What the exercise asks:
When you reach a picture, leave it out; output everything else in the records exactly.

=== Begin Enclosure ===

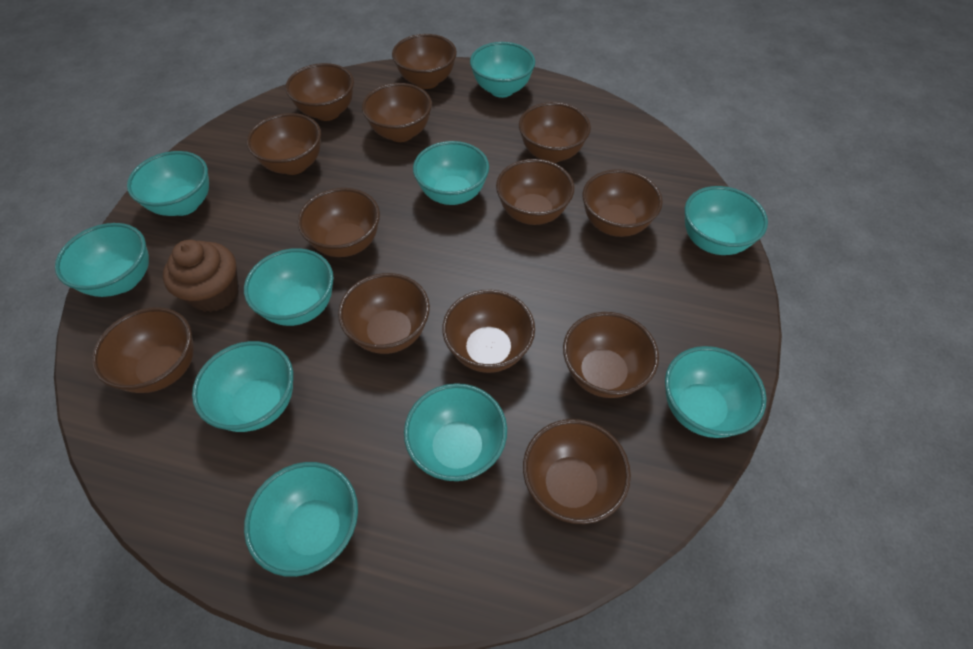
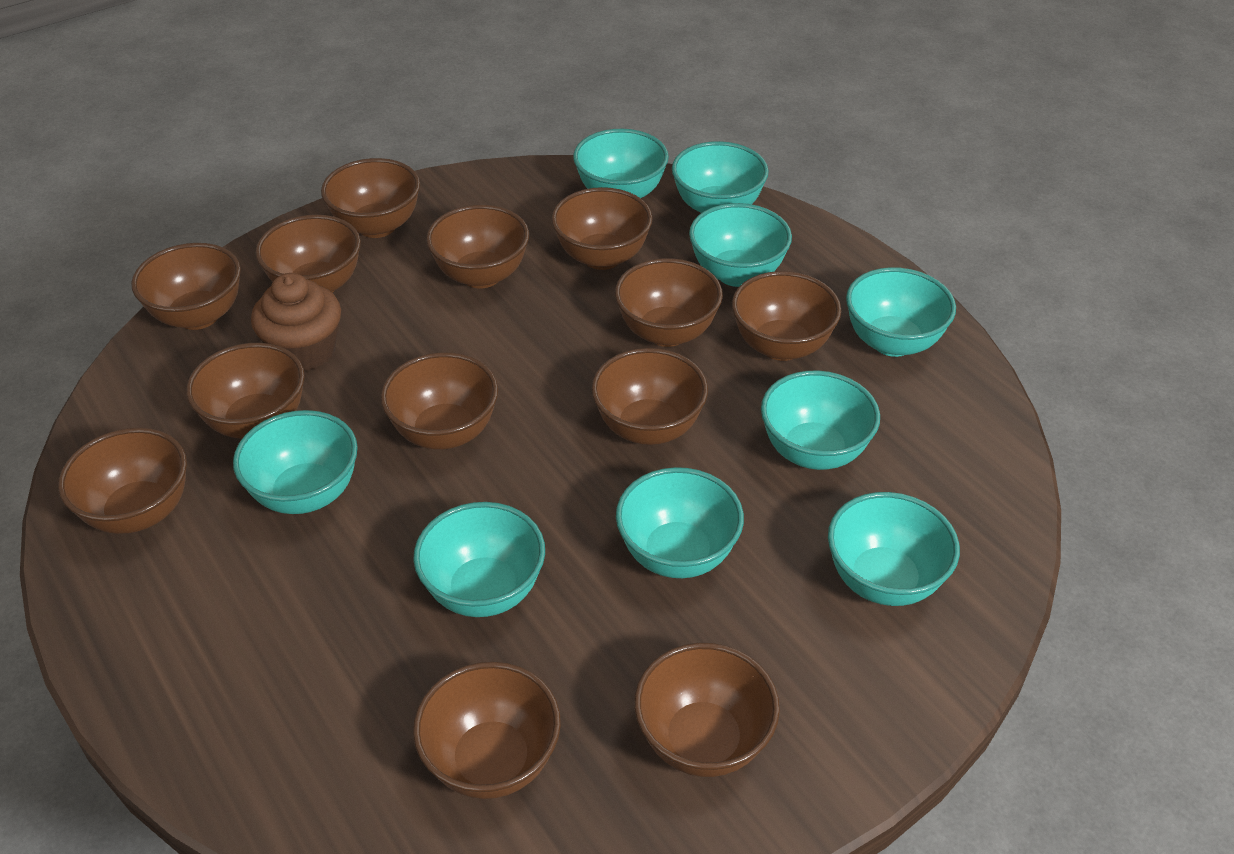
turquoise bowl: 10 -> 9

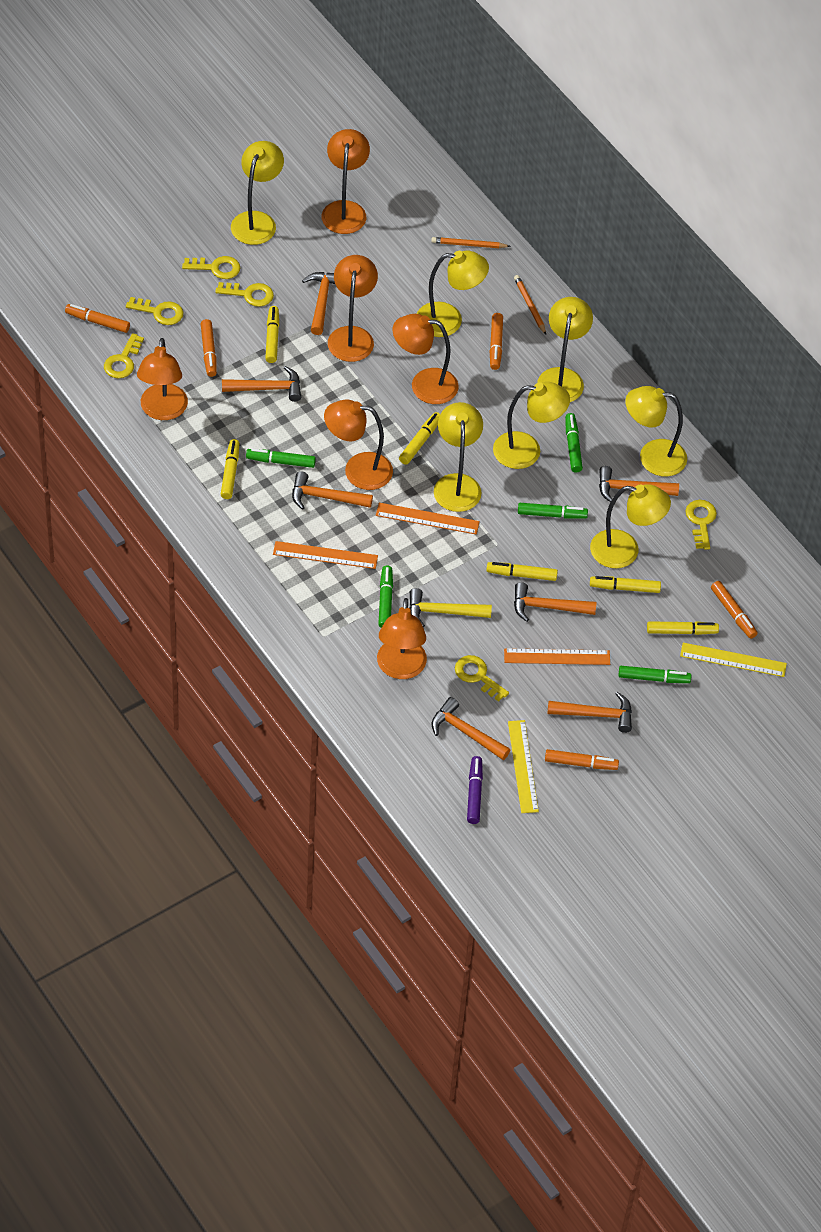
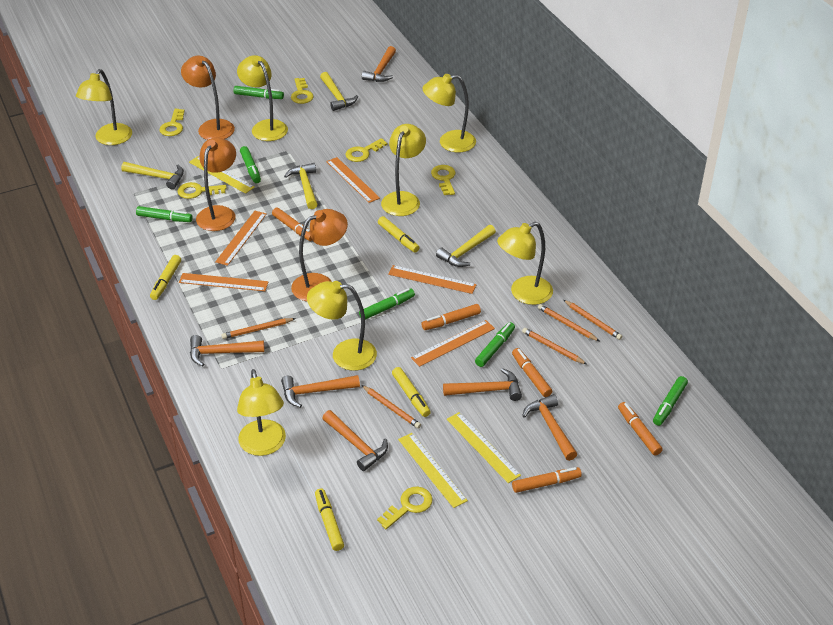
green marker: 5 -> 6
orange hammer: 7 -> 6
orange lamp: 6 -> 3
orange pencil: 2 -> 5
orange ruler: 3 -> 5
purple marker: 1 -> 0
yellow hammer: 1 -> 4
yellow marker: 6 -> 4
yellow ruler: 2 -> 3

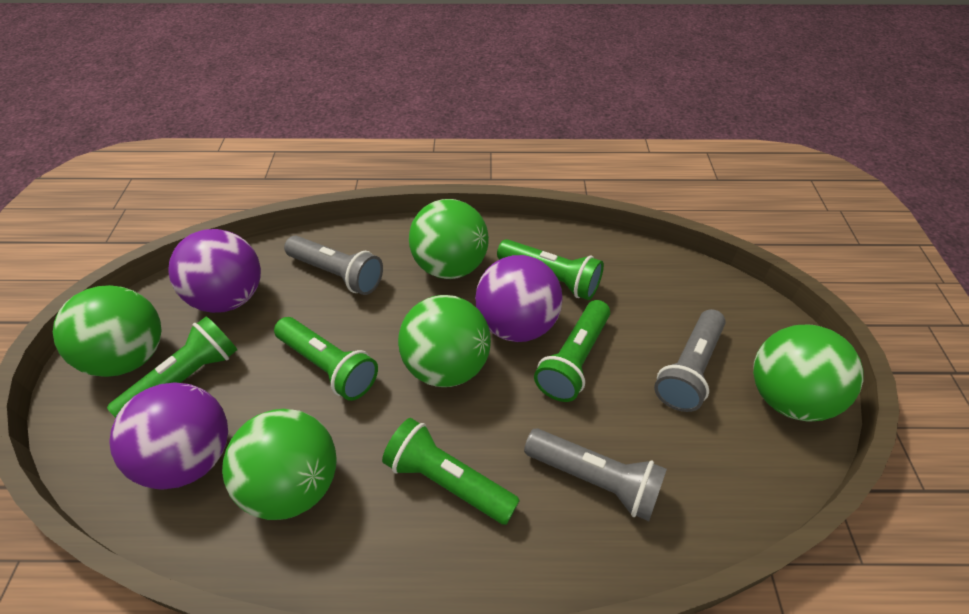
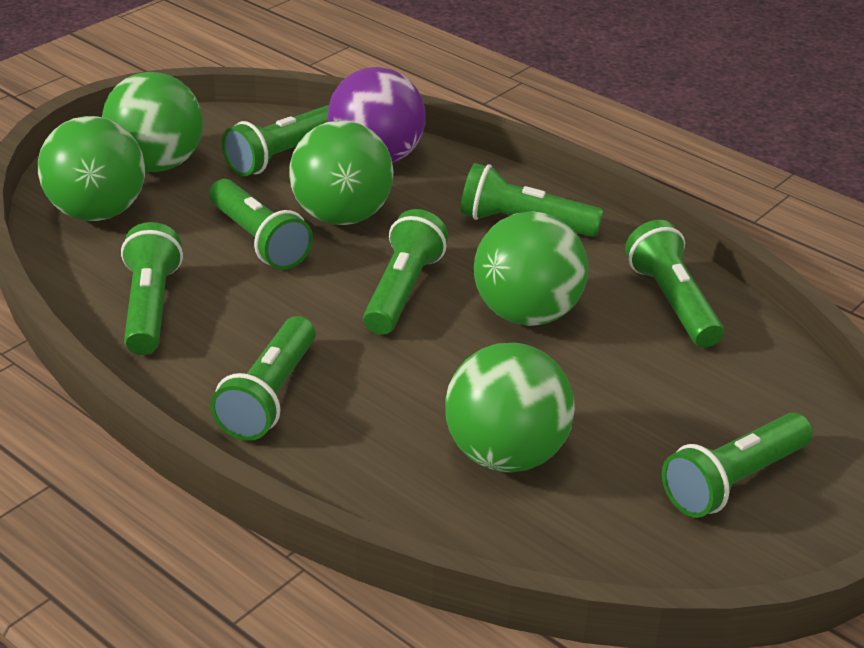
green flashlight: 5 -> 8
grey flashlight: 3 -> 0
purple ball: 3 -> 1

=== End Enclosure ===

Result of the task:
turquoise bowl: 10 -> 9

green marker: 5 -> 6
orange hammer: 7 -> 6
orange lamp: 6 -> 3
orange pencil: 2 -> 5
orange ruler: 3 -> 5
purple marker: 1 -> 0
yellow hammer: 1 -> 4
yellow marker: 6 -> 4
yellow ruler: 2 -> 3

green flashlight: 5 -> 8
grey flashlight: 3 -> 0
purple ball: 3 -> 1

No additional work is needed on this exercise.